**Task to carry out:** Those lines of the data that hold the word "microSD" are to be copied out.

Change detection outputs
# # # # # # #
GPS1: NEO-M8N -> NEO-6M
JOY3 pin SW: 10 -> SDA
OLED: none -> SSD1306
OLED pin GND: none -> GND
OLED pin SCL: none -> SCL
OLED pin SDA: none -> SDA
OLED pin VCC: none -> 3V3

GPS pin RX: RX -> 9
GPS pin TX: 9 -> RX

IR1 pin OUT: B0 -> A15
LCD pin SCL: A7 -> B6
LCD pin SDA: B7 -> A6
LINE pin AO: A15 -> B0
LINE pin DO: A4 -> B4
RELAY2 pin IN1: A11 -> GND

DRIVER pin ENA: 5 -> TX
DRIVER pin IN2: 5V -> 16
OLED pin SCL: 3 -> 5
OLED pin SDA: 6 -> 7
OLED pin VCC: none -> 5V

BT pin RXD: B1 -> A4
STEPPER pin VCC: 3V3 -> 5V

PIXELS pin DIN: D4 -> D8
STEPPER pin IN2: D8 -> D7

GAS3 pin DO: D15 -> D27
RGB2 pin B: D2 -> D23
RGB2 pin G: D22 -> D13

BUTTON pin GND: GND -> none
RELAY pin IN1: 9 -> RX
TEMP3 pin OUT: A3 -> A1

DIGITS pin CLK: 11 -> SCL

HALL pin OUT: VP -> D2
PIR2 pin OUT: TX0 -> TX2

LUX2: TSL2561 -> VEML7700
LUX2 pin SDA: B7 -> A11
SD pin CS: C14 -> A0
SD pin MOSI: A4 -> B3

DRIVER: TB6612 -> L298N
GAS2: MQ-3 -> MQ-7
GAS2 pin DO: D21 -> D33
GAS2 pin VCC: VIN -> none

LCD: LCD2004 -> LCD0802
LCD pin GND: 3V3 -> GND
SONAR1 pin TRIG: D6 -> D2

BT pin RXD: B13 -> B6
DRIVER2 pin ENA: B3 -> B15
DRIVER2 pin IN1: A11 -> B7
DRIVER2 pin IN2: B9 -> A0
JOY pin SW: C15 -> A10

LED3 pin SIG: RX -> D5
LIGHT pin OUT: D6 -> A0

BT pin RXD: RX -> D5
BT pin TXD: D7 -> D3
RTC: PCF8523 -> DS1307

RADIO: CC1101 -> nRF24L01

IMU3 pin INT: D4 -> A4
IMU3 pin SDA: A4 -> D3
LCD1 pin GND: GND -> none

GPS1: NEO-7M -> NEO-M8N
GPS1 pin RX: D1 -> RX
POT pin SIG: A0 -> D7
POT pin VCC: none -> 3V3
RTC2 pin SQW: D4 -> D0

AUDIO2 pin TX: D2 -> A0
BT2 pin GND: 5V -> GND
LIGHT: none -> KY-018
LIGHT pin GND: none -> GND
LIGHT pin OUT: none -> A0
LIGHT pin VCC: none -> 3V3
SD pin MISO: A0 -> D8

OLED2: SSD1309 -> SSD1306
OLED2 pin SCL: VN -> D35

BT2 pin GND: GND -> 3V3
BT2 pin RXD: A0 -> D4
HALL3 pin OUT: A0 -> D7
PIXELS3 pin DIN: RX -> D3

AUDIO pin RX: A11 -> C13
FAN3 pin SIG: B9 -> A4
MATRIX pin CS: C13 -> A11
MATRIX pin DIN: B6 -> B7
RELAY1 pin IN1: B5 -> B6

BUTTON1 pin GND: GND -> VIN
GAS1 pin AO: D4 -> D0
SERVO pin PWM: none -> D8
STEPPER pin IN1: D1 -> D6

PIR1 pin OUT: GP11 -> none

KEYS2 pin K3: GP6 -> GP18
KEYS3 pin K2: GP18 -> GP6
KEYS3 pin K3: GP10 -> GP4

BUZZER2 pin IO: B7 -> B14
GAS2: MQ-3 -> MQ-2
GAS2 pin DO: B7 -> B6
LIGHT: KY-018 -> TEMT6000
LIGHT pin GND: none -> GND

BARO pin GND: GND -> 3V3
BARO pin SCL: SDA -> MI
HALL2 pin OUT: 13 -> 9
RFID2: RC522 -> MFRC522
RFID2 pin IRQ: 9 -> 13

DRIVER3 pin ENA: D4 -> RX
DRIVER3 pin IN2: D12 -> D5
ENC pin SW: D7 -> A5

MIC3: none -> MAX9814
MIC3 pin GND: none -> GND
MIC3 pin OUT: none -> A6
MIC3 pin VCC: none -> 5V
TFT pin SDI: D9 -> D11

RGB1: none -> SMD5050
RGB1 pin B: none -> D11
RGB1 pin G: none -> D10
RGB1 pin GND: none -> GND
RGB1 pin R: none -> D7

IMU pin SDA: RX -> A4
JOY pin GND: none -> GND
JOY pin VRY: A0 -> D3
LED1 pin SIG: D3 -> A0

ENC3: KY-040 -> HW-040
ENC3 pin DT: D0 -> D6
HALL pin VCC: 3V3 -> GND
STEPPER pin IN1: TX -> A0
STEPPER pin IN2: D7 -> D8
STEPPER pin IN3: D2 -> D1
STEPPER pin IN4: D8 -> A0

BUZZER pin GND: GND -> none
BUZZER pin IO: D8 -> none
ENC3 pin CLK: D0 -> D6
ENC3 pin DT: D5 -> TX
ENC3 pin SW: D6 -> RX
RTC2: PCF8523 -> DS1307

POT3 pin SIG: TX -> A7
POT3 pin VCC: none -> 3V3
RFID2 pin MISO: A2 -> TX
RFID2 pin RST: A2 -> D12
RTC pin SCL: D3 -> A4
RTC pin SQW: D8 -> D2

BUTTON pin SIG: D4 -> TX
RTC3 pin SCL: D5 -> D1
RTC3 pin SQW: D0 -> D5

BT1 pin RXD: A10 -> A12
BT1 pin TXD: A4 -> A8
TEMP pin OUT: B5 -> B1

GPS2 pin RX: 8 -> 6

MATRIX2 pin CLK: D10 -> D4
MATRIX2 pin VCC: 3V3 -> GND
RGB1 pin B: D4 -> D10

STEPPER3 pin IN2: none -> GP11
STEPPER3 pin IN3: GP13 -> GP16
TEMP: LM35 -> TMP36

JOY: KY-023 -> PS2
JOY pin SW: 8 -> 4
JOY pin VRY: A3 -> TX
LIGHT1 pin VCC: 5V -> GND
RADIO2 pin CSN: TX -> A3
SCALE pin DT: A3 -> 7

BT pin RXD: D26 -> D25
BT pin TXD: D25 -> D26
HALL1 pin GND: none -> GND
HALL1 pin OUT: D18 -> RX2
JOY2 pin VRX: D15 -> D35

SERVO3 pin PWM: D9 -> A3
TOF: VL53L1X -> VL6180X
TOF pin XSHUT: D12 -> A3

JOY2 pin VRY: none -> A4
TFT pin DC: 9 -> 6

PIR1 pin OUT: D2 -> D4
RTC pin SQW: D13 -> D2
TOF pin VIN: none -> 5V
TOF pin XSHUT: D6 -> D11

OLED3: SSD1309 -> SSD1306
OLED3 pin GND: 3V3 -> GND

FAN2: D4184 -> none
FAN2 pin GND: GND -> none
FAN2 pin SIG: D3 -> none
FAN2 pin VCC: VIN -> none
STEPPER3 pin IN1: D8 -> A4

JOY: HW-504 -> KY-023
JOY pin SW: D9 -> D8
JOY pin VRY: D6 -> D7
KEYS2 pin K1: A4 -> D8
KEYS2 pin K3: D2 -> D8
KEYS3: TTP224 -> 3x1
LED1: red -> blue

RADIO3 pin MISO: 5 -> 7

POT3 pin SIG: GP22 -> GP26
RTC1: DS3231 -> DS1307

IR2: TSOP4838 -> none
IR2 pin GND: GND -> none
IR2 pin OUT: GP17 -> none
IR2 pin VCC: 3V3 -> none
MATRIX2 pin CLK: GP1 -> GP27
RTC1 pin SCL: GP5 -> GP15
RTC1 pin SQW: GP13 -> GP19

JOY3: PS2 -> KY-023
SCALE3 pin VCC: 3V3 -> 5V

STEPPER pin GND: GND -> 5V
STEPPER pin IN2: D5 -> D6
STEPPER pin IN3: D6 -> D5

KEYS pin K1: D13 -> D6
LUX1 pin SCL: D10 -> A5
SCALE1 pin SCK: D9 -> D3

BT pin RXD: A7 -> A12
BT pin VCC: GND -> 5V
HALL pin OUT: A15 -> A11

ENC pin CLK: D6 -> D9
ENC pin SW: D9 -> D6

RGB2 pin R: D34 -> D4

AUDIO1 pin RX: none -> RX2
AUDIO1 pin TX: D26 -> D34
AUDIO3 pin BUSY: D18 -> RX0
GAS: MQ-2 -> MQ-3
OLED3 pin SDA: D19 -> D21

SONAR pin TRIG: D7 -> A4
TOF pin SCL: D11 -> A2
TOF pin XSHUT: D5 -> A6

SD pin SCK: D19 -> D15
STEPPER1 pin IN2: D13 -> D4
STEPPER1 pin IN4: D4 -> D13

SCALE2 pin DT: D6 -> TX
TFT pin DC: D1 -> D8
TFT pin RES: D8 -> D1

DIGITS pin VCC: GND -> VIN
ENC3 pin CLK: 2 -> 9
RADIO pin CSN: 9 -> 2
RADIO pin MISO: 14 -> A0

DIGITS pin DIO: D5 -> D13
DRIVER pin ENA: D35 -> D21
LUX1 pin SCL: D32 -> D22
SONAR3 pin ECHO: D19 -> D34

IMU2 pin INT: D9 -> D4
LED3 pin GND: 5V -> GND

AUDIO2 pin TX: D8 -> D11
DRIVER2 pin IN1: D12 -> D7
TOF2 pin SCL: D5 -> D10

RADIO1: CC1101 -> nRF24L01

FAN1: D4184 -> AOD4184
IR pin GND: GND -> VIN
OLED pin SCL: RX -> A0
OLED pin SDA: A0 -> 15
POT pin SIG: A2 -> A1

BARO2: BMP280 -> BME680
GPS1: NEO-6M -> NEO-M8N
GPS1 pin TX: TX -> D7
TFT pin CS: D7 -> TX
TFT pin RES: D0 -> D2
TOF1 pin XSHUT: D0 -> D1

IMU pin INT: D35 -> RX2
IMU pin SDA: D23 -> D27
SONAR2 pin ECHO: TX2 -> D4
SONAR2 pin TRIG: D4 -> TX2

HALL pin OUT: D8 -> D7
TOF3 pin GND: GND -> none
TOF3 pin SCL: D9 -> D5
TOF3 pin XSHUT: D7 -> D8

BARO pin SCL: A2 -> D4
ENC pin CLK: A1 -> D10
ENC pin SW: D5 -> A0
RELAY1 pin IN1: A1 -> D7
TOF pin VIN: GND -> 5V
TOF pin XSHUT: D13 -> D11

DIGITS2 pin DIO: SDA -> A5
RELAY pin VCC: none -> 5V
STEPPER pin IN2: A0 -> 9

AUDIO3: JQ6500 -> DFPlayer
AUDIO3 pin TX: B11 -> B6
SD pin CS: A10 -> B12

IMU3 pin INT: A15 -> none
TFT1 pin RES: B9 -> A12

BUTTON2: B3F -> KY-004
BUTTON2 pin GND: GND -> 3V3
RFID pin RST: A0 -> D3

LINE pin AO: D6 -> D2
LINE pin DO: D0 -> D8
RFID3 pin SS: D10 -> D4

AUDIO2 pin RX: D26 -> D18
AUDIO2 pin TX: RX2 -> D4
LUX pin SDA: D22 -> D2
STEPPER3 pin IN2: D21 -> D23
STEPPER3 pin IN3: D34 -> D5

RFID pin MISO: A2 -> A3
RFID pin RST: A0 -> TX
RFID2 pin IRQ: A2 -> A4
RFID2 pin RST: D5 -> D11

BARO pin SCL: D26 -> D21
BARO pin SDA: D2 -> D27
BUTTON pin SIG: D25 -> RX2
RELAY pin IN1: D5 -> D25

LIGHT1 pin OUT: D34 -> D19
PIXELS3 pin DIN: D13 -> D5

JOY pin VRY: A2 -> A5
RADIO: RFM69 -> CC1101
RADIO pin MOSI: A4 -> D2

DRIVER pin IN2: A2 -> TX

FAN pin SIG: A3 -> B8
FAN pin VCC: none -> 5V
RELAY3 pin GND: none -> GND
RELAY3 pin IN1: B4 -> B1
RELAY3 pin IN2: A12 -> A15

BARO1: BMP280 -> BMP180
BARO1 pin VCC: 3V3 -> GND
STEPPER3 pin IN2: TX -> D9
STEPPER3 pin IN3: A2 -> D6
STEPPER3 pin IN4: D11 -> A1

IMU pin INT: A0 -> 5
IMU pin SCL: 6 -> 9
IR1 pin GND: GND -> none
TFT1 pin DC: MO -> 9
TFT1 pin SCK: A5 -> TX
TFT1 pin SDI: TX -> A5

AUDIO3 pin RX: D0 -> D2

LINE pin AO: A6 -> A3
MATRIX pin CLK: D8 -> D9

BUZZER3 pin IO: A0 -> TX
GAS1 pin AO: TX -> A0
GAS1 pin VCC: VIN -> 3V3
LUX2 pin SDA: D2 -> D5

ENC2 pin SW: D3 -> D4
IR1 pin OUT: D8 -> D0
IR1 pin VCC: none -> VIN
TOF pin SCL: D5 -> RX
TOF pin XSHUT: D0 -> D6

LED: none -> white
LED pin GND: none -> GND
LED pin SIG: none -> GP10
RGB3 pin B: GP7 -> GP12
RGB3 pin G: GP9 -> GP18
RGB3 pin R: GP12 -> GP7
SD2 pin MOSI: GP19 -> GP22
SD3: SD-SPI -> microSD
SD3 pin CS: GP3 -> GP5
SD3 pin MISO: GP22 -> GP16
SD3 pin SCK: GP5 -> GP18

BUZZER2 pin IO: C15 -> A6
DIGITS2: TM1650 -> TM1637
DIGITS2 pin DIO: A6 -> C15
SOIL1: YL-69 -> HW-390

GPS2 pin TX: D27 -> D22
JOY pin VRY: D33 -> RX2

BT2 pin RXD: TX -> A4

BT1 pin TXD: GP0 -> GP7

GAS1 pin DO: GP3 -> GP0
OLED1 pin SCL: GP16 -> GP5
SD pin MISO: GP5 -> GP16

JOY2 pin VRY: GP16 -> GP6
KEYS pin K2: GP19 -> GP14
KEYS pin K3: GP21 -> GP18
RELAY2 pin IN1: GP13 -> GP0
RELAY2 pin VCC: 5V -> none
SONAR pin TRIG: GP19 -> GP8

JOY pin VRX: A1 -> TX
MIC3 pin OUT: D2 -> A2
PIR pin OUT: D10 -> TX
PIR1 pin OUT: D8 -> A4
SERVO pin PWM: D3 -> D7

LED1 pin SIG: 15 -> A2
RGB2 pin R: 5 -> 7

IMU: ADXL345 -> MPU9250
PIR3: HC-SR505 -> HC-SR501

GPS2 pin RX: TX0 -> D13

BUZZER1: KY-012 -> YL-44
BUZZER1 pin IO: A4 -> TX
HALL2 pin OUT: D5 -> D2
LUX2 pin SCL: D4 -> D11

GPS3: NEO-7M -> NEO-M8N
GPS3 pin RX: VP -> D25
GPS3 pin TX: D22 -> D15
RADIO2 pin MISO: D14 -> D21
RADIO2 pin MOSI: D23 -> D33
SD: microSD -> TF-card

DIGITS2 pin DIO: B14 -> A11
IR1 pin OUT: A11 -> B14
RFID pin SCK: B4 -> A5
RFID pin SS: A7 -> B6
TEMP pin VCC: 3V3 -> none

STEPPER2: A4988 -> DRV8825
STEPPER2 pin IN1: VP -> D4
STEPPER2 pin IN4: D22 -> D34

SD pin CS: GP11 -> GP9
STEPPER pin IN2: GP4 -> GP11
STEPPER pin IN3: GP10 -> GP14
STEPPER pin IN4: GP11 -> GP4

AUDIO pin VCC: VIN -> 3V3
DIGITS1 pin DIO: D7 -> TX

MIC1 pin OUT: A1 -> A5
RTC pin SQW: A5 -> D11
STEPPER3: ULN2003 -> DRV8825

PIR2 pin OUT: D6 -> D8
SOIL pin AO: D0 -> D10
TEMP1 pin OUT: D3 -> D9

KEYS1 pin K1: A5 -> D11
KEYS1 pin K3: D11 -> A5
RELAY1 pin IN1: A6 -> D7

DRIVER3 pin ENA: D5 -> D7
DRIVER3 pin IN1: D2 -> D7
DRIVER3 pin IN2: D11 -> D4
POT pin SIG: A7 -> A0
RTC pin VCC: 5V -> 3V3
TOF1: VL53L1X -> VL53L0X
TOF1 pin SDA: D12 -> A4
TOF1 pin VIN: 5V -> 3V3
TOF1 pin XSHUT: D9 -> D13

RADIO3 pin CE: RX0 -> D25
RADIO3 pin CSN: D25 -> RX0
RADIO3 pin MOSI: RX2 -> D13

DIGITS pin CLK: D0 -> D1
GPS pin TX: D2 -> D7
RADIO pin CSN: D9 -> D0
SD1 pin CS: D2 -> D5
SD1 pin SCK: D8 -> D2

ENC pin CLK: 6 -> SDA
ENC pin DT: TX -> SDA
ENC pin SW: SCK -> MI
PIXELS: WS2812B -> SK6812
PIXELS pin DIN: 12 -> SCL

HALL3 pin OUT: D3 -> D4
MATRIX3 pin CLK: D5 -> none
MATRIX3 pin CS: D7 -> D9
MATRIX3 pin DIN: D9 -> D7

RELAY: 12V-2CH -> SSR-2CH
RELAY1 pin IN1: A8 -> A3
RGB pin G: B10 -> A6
# # # # # # #
**Output of the exercise:**
SD3: SD-SPI -> microSD
SD: microSD -> TF-card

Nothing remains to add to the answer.